Task:
When the line with "cyan cross: (310, 377)" comes up, set it down and every later line to the end of the data, exactly and without pictures.

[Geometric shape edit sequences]

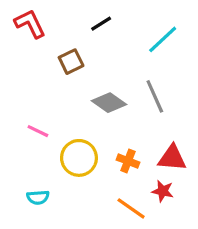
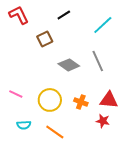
pink line: (38, 131) -> (16, 94), moved
orange line: (131, 208) -> (55, 132), moved

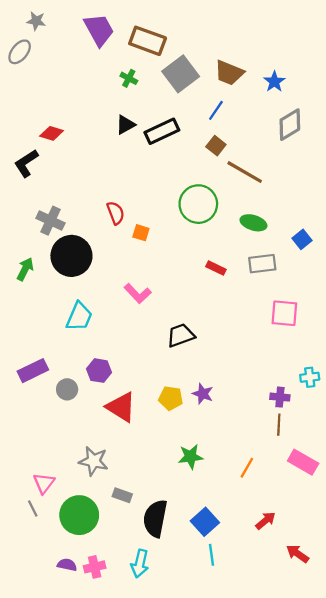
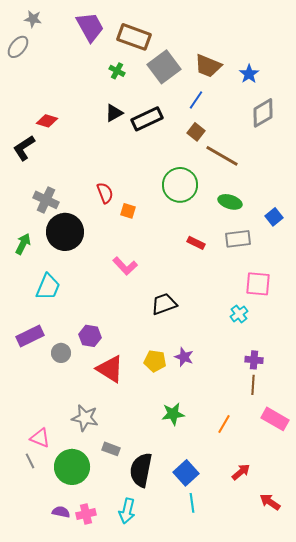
cyan trapezoid: (79, 317) -> (48, 287), moved
cyan cross: (310, 377) -> (239, 314), moved, turned -30
pink triangle: (44, 483) -> (40, 438), turned -45

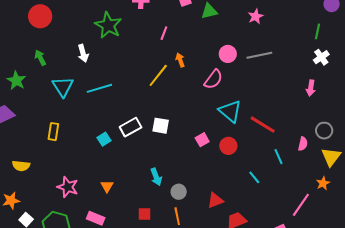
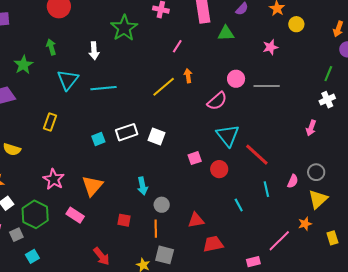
orange triangle: (107, 186) -> (92, 186), size x1.6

Response:
cyan cross: (310, 377) -> (239, 314), moved, turned -30
pink triangle: (44, 483) -> (40, 438), turned -45

orange triangle: (107, 186) -> (92, 186), size x1.6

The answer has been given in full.